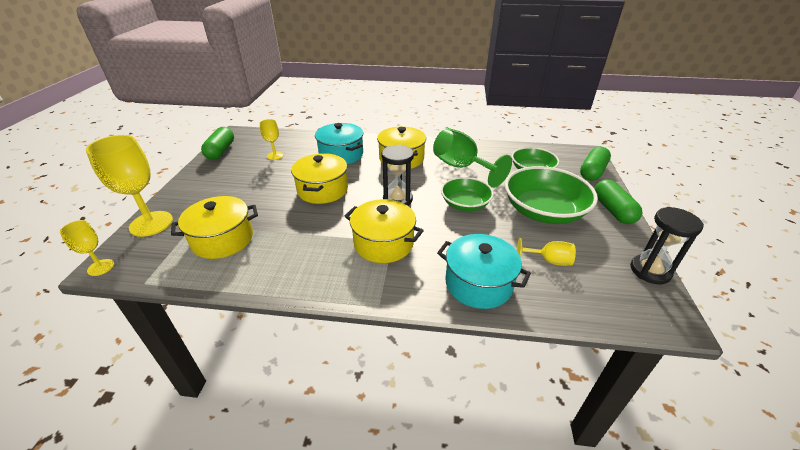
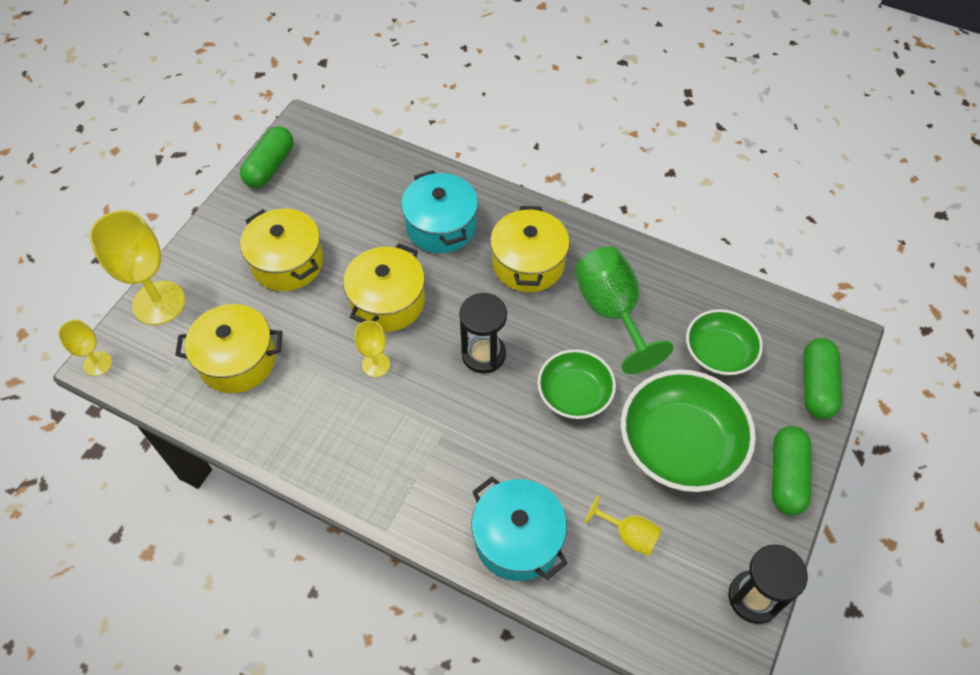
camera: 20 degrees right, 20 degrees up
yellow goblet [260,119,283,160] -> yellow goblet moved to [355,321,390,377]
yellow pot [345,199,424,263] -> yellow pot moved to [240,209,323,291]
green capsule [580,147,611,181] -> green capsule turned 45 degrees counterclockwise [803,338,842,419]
* * *
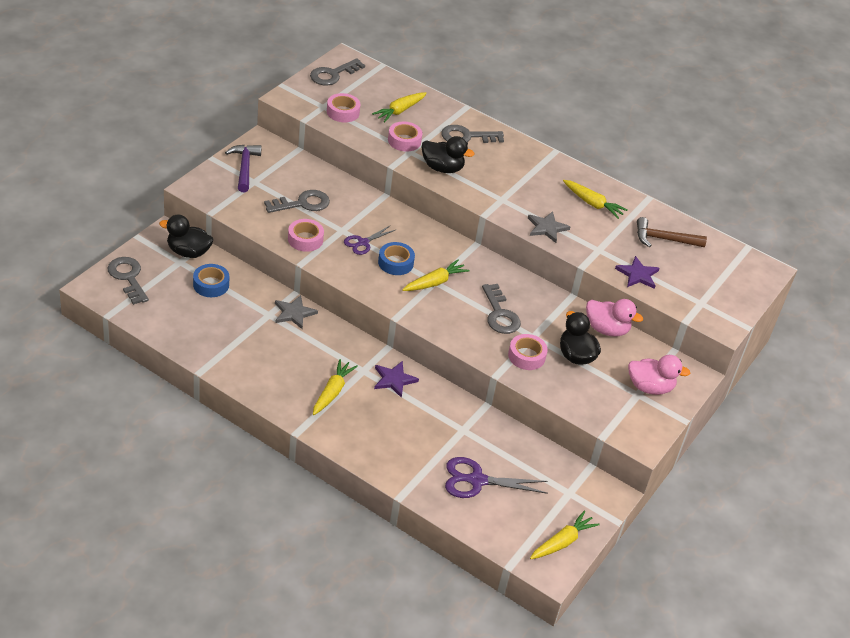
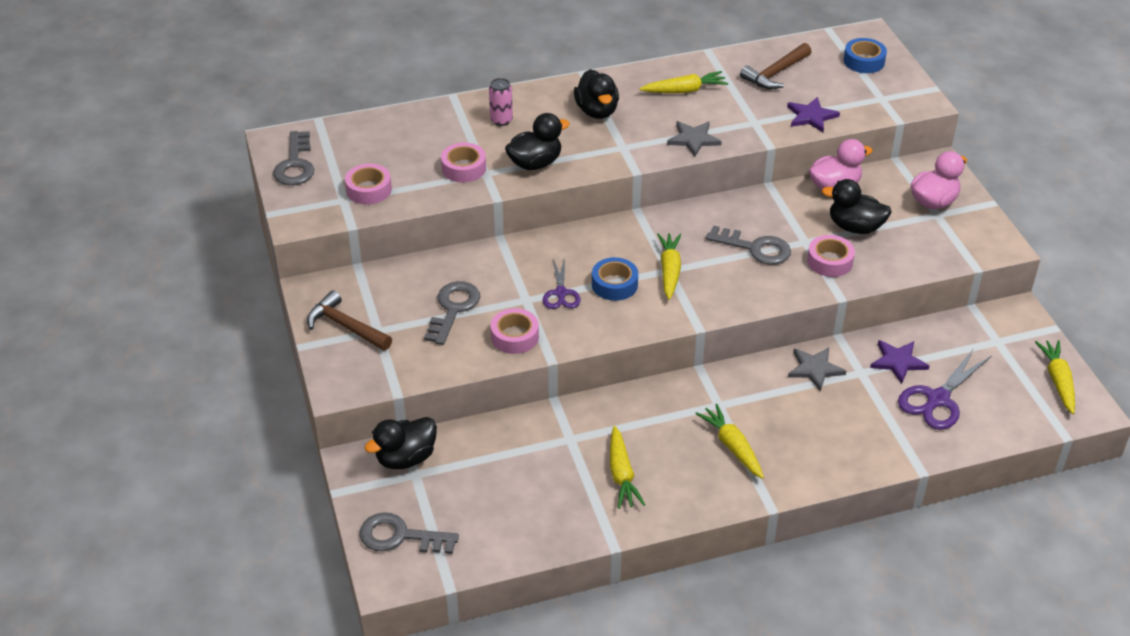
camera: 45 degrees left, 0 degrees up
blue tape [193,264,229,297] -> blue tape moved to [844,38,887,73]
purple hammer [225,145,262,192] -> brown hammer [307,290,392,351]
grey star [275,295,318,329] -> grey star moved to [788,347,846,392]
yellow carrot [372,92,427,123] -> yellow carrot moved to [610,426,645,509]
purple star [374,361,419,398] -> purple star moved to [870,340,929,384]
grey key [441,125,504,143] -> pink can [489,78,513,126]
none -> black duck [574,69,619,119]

What the exercise asks: Send back an exact copy of only the lines from the line with "camera: 20 degrees right, 20 degrees up" up to and including the line with "green capsule [580,147,611,181]" in the data above.

Solution for this task:
camera: 20 degrees right, 20 degrees up
yellow goblet [260,119,283,160] -> yellow goblet moved to [355,321,390,377]
yellow pot [345,199,424,263] -> yellow pot moved to [240,209,323,291]
green capsule [580,147,611,181] -> green capsule turned 45 degrees counterclockwise [803,338,842,419]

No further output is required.